What is required
The lines to copy are those in the listing below that contain the word "green".

-------- Records supplied

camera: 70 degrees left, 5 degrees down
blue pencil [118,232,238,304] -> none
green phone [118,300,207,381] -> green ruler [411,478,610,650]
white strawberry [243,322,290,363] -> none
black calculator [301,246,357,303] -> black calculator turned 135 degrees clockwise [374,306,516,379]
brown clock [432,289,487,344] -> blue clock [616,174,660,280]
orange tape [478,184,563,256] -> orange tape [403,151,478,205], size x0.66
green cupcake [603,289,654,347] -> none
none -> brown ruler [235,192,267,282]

----------------
-------- Records supplied

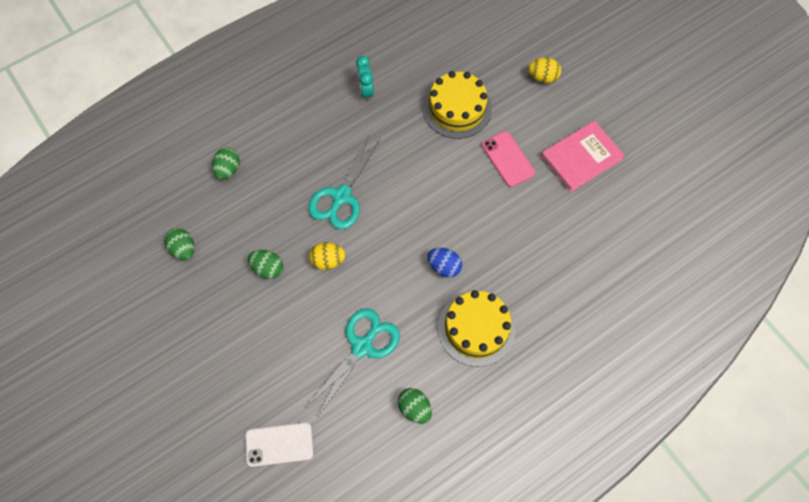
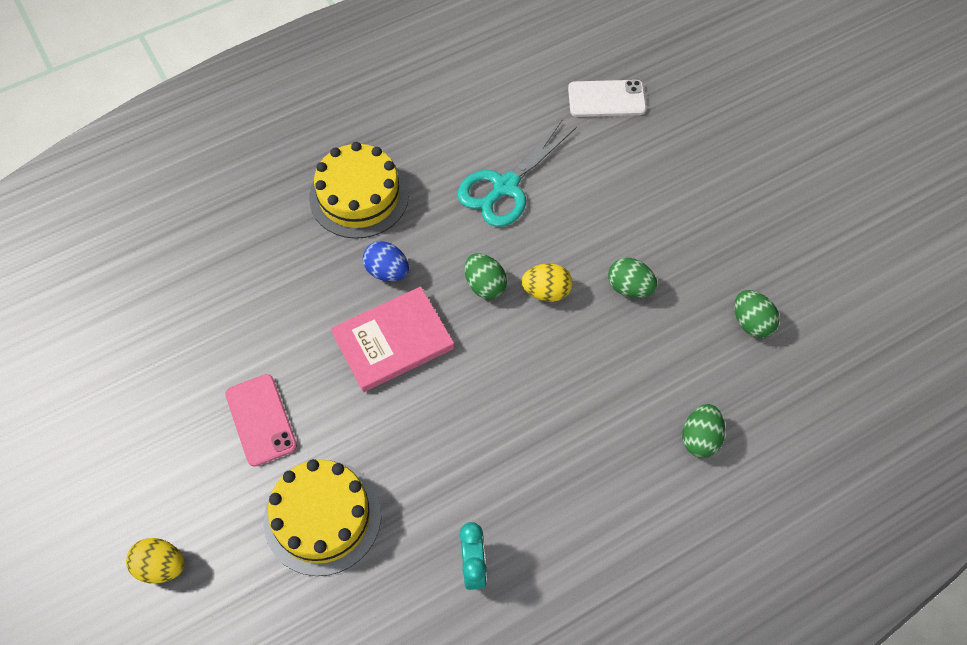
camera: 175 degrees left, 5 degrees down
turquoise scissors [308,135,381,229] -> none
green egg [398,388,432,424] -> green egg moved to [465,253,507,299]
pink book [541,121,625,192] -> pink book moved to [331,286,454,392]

----------------

Exercise result
green phone [118,300,207,381] -> green ruler [411,478,610,650]
green cupcake [603,289,654,347] -> none
green egg [398,388,432,424] -> green egg moved to [465,253,507,299]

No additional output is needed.